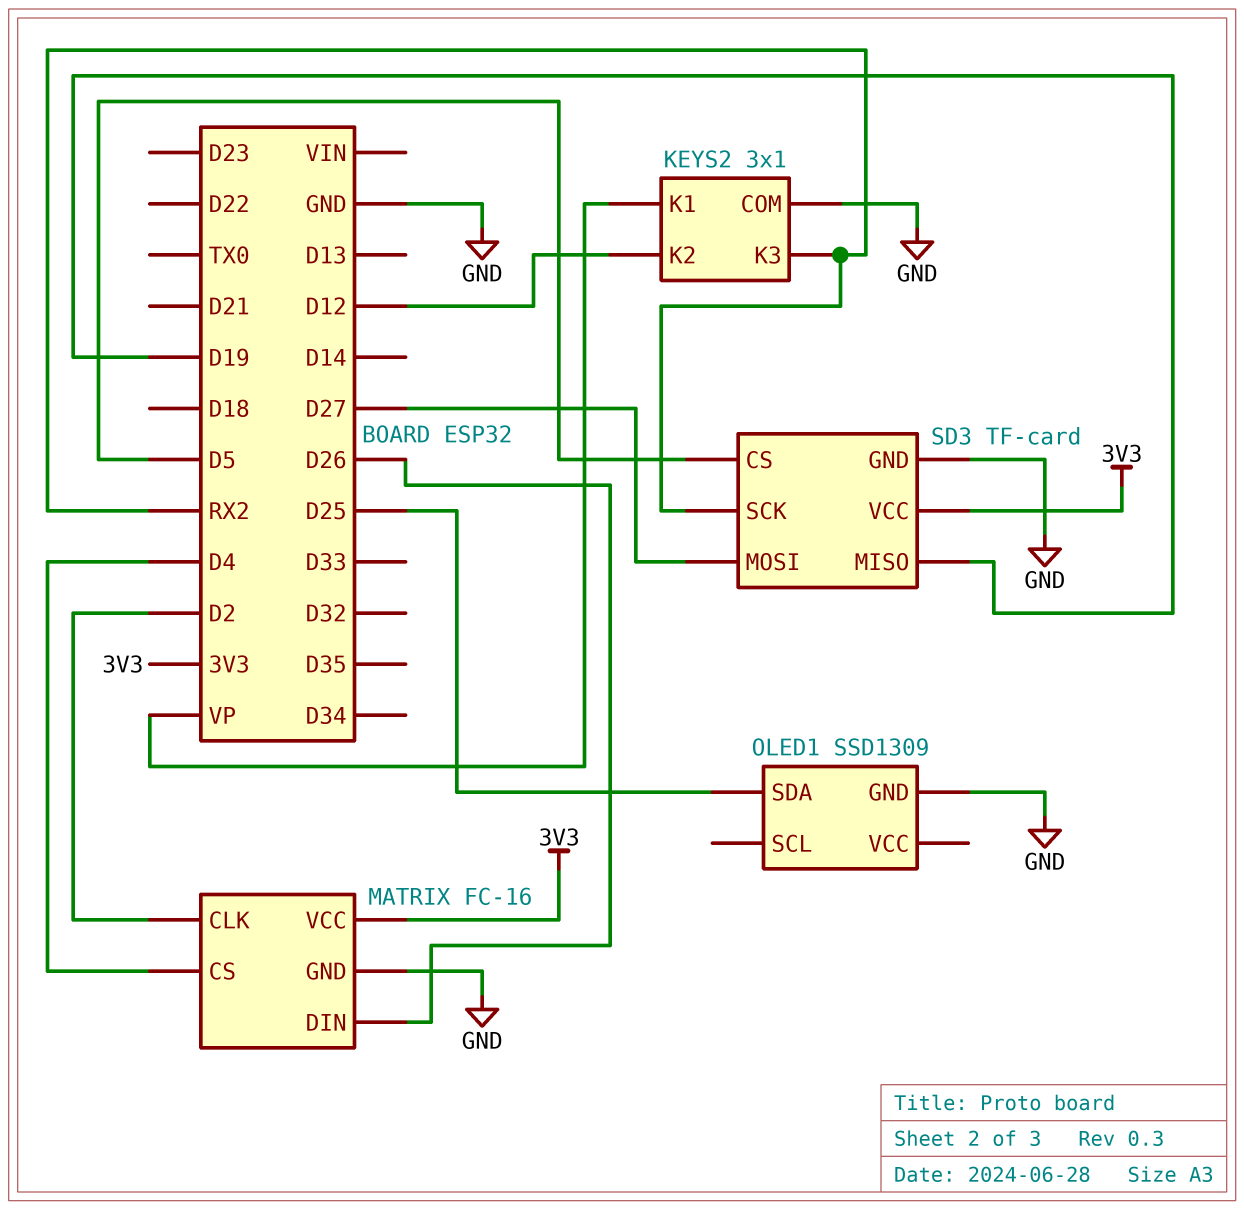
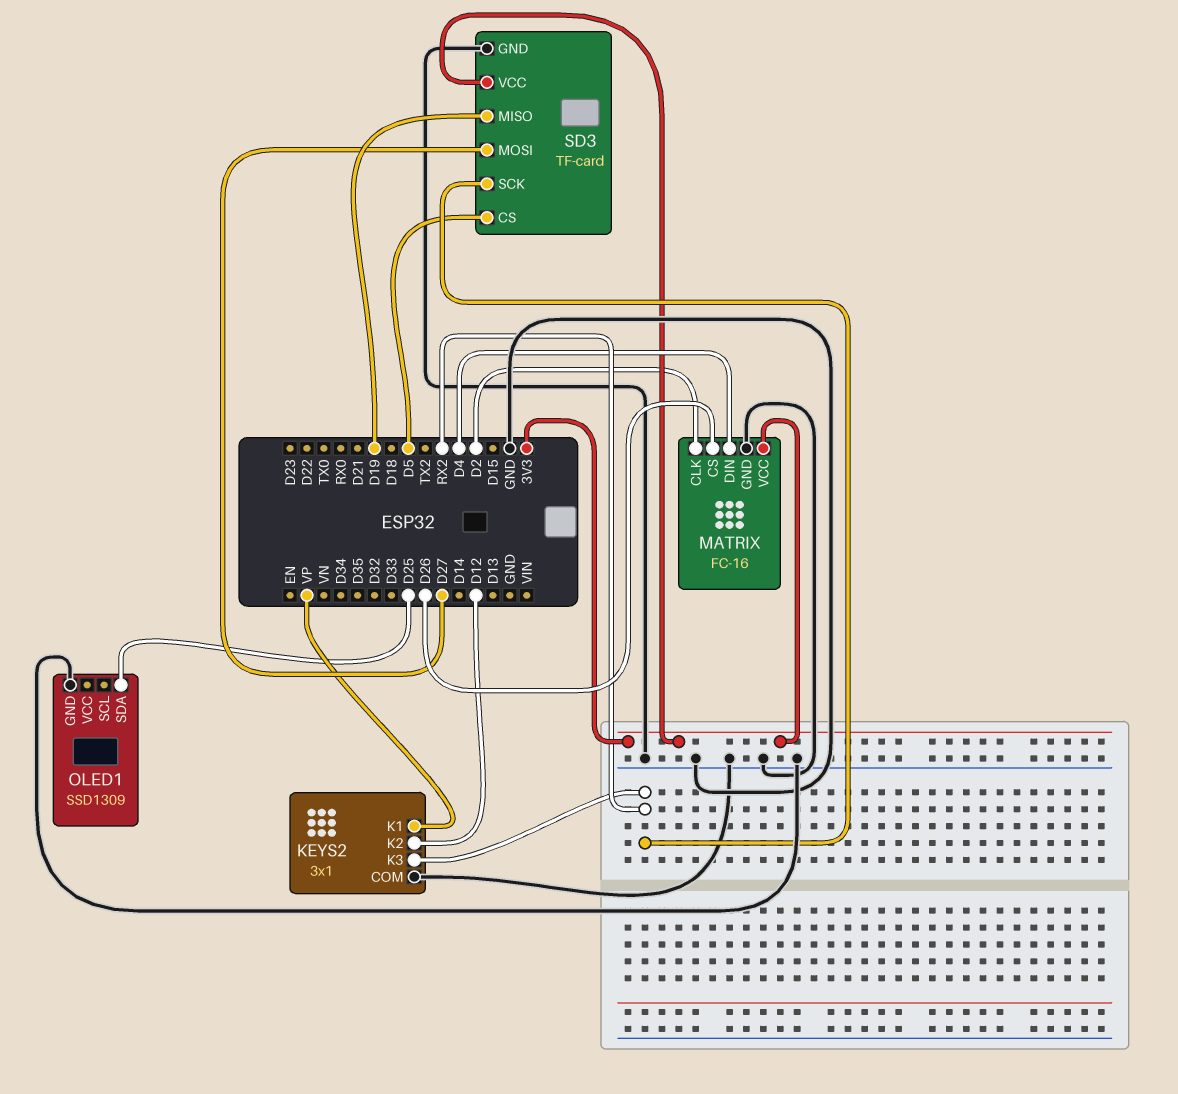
MATRIX pin CS: D4 -> D26
MATRIX pin DIN: D26 -> D4

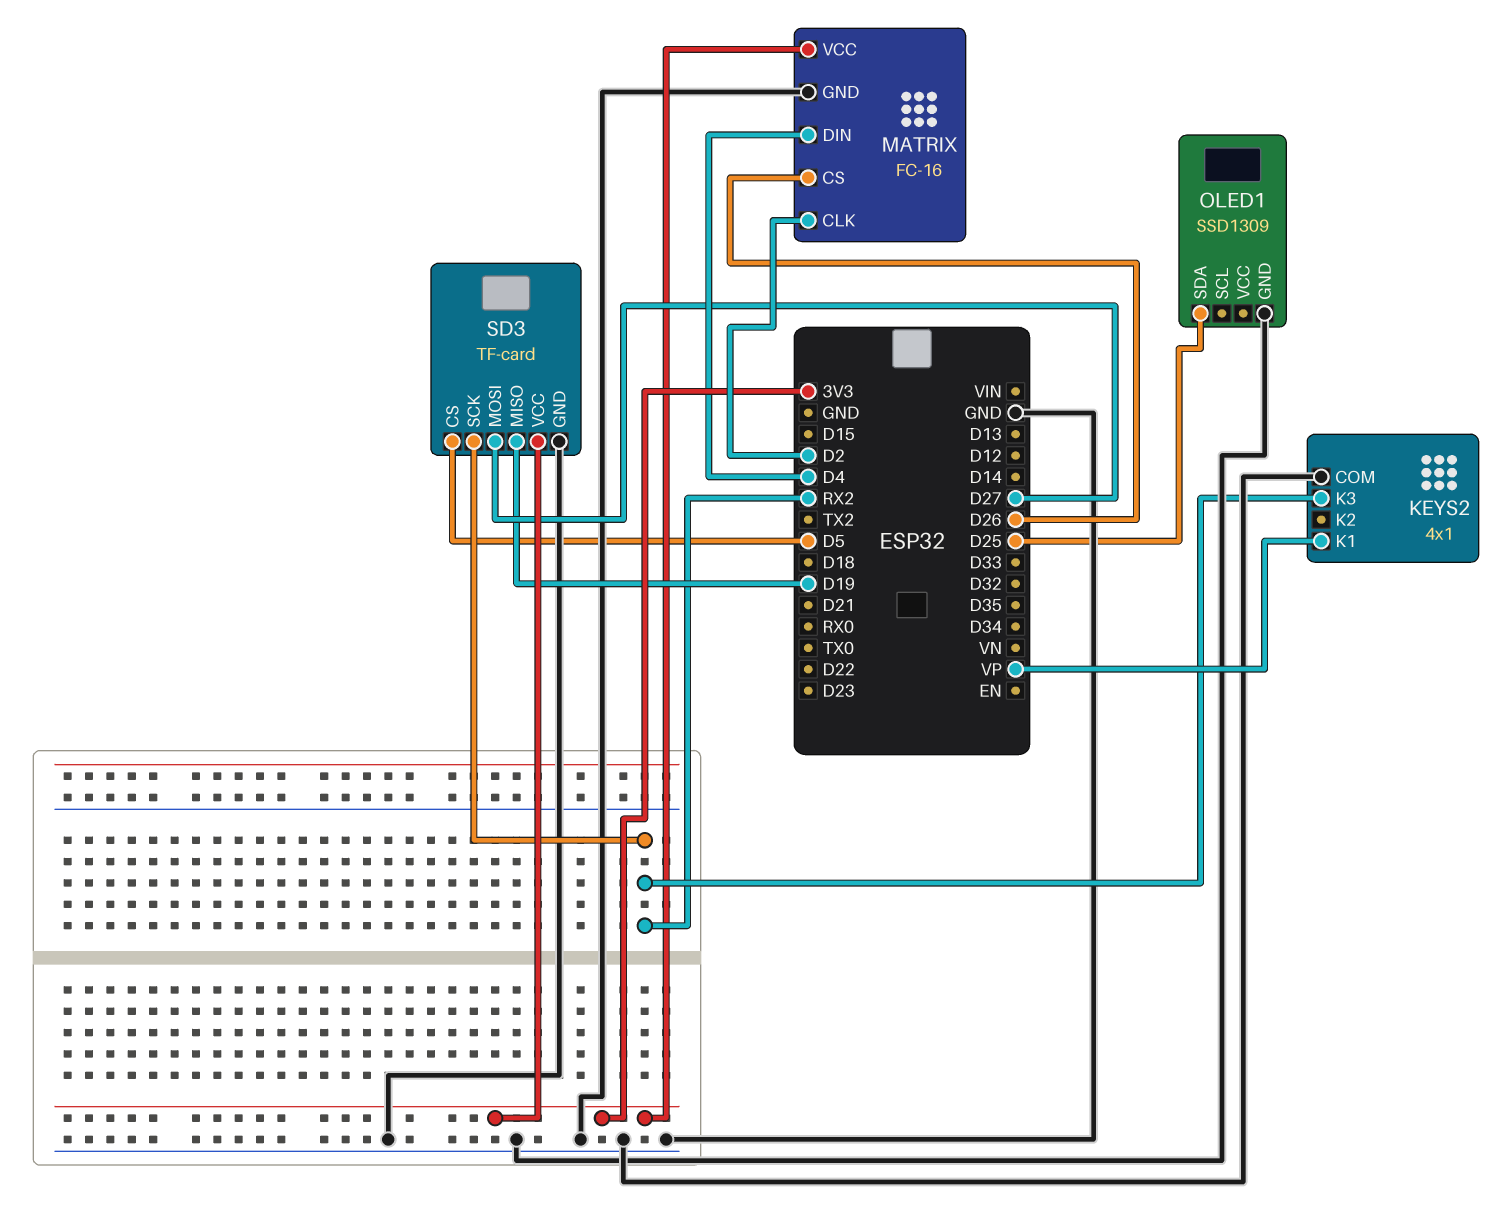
KEYS2: 3x1 -> 4x1
KEYS2 pin K2: D12 -> none

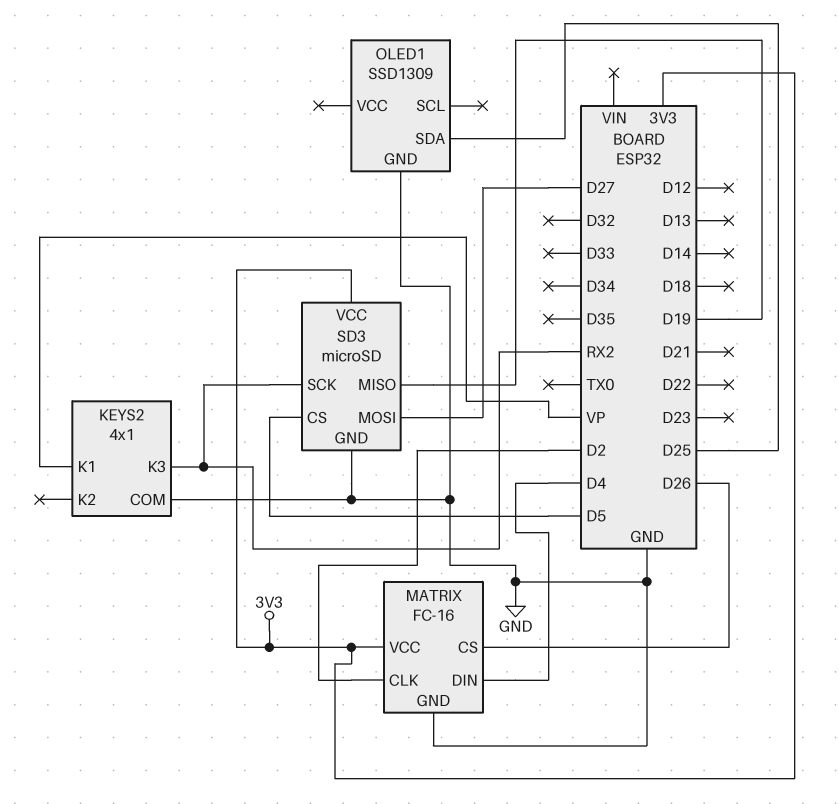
SD3: TF-card -> microSD

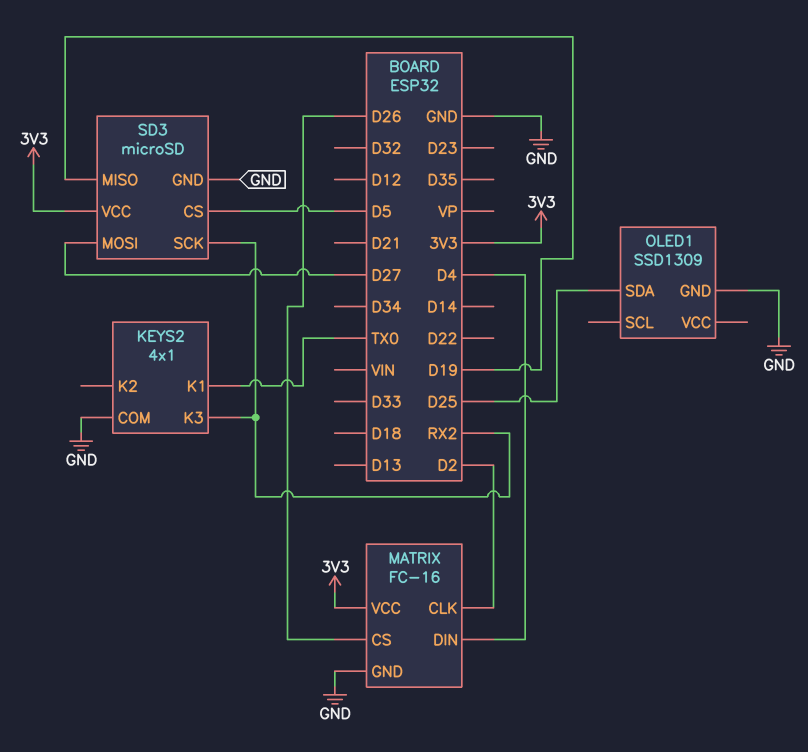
KEYS2 pin K1: VP -> TX0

• _Aim of the task_
Please repeat the records above exactly, omitting any pictures they contain.

• _Solution to the exercise_
MATRIX pin CS: D4 -> D26
MATRIX pin DIN: D26 -> D4

KEYS2: 3x1 -> 4x1
KEYS2 pin K2: D12 -> none

SD3: TF-card -> microSD

KEYS2 pin K1: VP -> TX0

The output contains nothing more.